• _Task brief_: The range to repeat runs from the line with "none -> orange brick H7:H8 level 1" to the last line below, both ends included; give it exactly and without pictures.

• _Data to examine_:
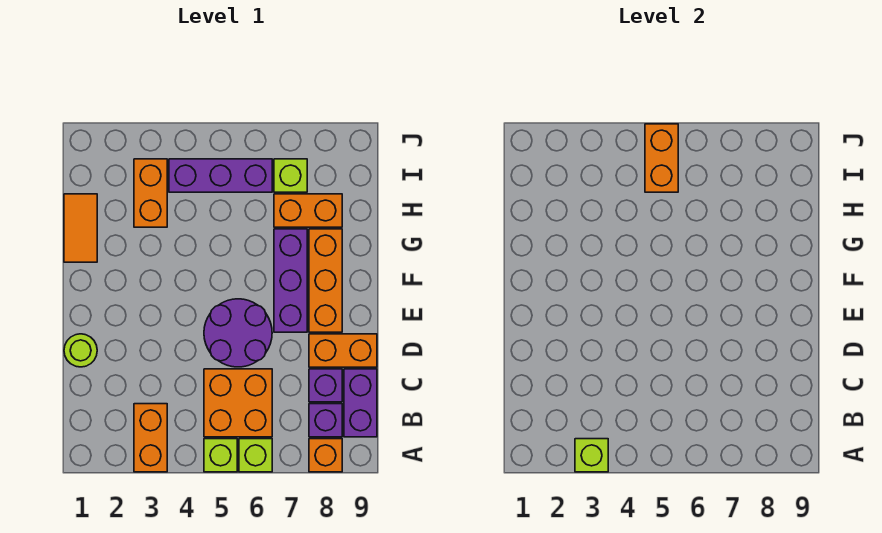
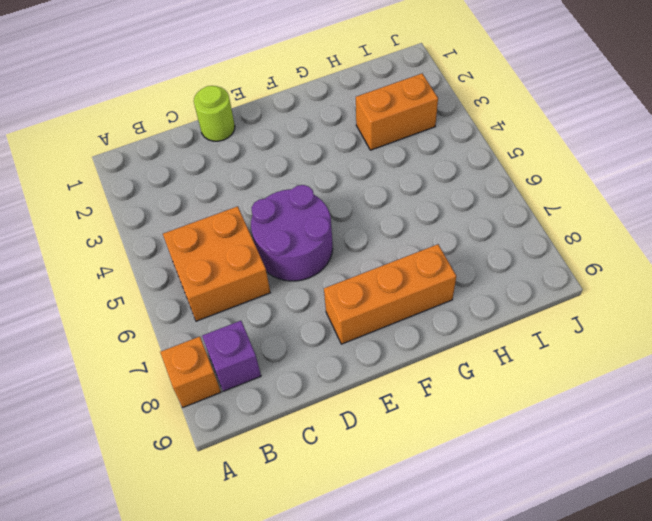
none -> orange brick A3:B3 level 1
none -> lime brick A5 level 1
none -> lime brick A6 level 1

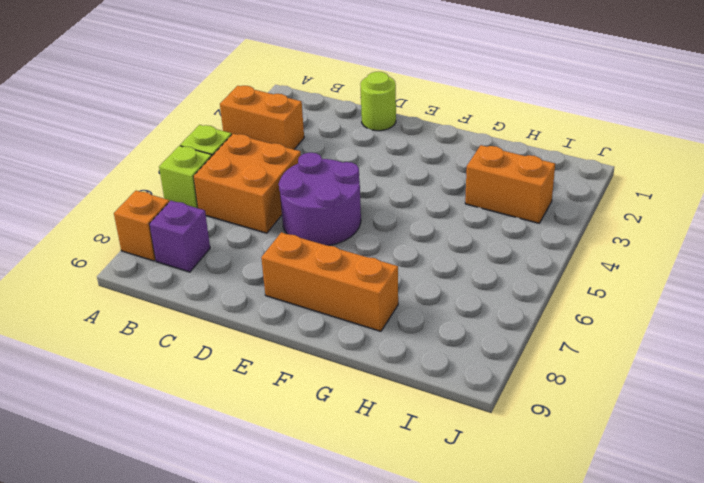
none -> purple brick B9:C9 level 1
none -> purple brick C8 level 1
none -> orange brick D8:D9 level 1

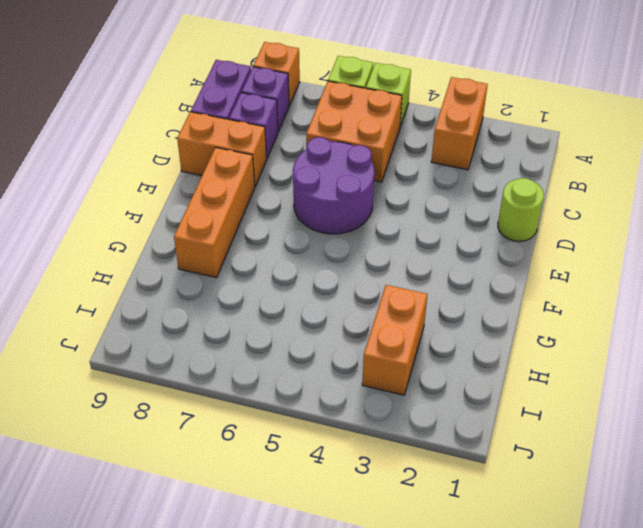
none -> purple brick E7:G7 level 1
none -> orange tile G1:H1 level 1
none -> orange brick H7:H8 level 1

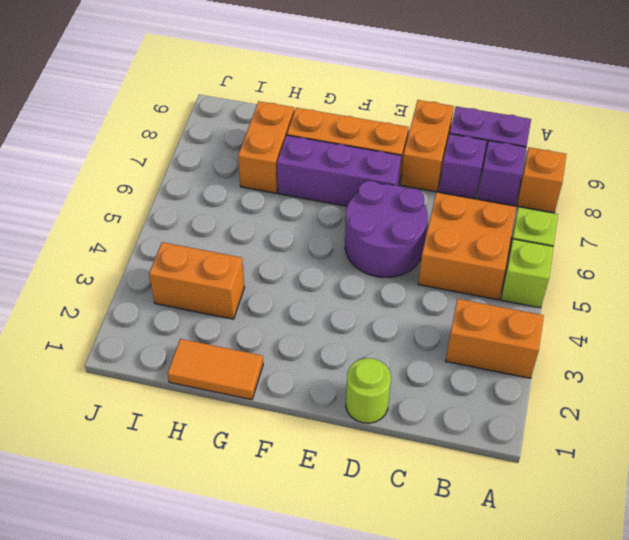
none -> purple brick I4:I6 level 1
none -> lime brick I7 level 1
none -> lime brick A3 level 2

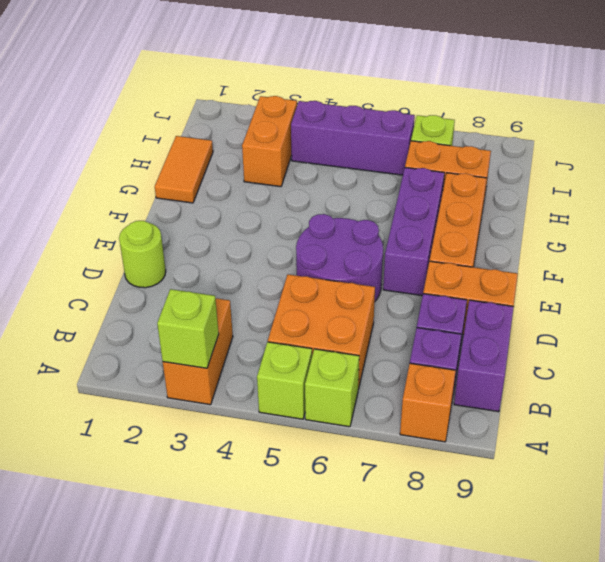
none -> orange brick I5:J5 level 2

• _Written response_:
none -> orange brick H7:H8 level 1

none -> purple brick I4:I6 level 1
none -> lime brick I7 level 1
none -> lime brick A3 level 2

none -> orange brick I5:J5 level 2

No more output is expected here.